** Source records **
****
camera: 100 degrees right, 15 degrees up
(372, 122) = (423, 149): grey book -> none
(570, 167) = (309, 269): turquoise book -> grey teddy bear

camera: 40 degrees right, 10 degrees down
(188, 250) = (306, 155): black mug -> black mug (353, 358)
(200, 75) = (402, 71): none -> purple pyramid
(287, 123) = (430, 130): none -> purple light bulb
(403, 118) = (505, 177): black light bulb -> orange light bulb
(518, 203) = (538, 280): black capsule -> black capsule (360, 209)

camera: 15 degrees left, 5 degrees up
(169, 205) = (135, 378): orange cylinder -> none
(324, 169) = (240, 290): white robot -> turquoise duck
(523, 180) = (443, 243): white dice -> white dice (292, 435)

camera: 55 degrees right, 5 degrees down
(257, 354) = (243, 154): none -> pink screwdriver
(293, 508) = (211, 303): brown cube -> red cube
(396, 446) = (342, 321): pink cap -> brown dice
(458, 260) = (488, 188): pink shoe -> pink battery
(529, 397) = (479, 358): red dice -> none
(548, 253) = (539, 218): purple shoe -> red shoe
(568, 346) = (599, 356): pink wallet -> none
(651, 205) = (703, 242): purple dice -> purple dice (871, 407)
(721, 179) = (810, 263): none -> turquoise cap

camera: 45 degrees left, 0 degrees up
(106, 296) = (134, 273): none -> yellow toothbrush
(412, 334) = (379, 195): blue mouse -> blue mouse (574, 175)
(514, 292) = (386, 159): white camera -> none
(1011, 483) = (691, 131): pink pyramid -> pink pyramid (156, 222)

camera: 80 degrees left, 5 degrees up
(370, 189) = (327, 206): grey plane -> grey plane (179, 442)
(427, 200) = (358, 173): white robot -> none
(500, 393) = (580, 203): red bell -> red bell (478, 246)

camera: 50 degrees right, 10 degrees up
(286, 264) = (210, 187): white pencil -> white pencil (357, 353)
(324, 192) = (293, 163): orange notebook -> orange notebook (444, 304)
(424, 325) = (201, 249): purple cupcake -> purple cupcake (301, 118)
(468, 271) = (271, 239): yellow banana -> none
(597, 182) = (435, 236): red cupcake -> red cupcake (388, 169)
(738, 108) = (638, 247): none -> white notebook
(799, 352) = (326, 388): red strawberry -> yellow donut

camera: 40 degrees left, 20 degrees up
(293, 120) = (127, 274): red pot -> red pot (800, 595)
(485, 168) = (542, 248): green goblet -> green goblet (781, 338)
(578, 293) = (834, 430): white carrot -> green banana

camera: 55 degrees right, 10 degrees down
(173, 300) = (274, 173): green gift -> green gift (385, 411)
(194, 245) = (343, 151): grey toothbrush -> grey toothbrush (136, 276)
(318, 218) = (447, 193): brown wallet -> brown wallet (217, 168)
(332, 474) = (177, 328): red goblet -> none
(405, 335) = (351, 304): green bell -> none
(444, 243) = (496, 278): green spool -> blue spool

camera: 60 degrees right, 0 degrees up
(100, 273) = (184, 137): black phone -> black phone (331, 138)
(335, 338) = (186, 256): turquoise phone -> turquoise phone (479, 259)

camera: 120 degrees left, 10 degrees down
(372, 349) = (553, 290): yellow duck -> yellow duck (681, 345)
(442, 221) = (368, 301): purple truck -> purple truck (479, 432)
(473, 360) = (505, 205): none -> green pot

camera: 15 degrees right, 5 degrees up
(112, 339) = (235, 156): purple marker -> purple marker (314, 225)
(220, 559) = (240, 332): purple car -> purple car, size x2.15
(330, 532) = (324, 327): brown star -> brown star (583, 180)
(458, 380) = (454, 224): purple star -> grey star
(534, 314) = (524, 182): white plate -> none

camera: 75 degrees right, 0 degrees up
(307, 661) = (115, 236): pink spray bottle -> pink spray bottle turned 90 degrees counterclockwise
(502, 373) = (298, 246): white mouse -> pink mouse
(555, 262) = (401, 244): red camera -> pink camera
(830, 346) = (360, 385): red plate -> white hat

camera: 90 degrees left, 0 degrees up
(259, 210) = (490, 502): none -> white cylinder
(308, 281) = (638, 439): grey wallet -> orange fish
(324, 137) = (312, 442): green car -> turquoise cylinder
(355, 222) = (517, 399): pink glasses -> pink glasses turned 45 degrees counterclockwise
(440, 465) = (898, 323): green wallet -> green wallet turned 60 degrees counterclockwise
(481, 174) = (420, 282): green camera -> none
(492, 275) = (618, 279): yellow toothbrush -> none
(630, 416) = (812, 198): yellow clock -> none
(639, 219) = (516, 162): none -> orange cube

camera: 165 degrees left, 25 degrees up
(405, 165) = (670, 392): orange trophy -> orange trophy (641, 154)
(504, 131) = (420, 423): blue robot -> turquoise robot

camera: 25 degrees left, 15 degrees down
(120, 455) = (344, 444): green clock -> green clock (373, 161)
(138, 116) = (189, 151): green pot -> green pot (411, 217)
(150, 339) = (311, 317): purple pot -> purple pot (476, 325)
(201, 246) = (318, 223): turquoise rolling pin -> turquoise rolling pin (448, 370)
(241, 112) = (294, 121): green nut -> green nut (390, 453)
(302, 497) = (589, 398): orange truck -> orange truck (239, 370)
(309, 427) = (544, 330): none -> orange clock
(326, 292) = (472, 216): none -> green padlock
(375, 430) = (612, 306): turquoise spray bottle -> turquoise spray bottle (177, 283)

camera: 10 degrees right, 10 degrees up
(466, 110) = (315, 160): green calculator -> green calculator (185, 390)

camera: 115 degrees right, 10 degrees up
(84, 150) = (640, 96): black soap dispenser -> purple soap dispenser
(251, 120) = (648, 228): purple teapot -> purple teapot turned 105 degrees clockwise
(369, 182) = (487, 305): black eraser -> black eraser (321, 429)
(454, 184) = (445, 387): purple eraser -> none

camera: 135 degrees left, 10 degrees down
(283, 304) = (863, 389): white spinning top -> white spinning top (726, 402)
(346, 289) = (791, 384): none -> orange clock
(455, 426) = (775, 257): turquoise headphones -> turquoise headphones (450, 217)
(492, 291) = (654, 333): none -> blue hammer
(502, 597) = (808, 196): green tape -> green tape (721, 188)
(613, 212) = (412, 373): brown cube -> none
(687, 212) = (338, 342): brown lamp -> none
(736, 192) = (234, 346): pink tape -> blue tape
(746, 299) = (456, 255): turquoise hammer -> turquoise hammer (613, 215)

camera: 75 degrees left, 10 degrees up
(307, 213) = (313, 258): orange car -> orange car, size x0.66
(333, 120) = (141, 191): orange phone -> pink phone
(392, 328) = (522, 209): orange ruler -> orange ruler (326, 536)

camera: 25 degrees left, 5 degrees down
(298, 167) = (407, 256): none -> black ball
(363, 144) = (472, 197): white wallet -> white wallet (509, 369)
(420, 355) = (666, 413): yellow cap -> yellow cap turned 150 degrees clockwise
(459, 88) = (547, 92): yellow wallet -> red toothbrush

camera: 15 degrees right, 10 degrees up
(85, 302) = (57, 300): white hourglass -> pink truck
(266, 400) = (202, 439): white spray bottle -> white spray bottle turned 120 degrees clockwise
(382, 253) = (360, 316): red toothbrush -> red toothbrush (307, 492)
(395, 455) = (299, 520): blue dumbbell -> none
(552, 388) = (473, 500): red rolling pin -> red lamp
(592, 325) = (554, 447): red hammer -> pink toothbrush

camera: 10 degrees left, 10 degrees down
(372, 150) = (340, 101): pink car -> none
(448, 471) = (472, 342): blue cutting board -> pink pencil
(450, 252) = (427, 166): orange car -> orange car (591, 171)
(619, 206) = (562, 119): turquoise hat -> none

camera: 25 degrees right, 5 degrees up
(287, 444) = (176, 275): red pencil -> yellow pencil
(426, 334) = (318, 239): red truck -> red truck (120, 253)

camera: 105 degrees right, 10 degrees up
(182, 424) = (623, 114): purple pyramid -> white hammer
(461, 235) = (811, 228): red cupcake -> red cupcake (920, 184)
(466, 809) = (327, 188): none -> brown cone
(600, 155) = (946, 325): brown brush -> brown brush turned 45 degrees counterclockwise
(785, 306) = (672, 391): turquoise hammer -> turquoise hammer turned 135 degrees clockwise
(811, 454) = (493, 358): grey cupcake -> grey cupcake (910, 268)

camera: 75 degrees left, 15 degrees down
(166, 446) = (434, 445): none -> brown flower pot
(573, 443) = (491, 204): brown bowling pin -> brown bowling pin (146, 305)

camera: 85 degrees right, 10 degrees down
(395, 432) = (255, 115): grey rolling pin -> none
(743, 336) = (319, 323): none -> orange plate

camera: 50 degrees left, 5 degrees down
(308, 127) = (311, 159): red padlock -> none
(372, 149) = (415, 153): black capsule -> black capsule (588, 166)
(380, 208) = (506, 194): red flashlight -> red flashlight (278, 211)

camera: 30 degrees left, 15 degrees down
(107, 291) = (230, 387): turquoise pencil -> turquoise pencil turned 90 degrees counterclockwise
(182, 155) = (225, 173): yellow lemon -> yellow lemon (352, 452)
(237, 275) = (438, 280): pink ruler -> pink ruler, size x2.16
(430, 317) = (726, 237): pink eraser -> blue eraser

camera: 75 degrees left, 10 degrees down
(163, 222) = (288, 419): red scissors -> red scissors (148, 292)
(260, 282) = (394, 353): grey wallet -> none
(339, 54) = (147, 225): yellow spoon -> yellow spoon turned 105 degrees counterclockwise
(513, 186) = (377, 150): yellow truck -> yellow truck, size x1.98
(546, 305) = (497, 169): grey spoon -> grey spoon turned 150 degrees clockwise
****
** TASK DESCRIPTION **
Output each line exactly, from the first line of the data down to the line that contains "(529, 397) = (479, 358): red dice -> none", both included.

** TASK SOLUTION **
camera: 100 degrees right, 15 degrees up
(372, 122) = (423, 149): grey book -> none
(570, 167) = (309, 269): turquoise book -> grey teddy bear

camera: 40 degrees right, 10 degrees down
(188, 250) = (306, 155): black mug -> black mug (353, 358)
(200, 75) = (402, 71): none -> purple pyramid
(287, 123) = (430, 130): none -> purple light bulb
(403, 118) = (505, 177): black light bulb -> orange light bulb
(518, 203) = (538, 280): black capsule -> black capsule (360, 209)

camera: 15 degrees left, 5 degrees up
(169, 205) = (135, 378): orange cylinder -> none
(324, 169) = (240, 290): white robot -> turquoise duck
(523, 180) = (443, 243): white dice -> white dice (292, 435)

camera: 55 degrees right, 5 degrees down
(257, 354) = (243, 154): none -> pink screwdriver
(293, 508) = (211, 303): brown cube -> red cube
(396, 446) = (342, 321): pink cap -> brown dice
(458, 260) = (488, 188): pink shoe -> pink battery
(529, 397) = (479, 358): red dice -> none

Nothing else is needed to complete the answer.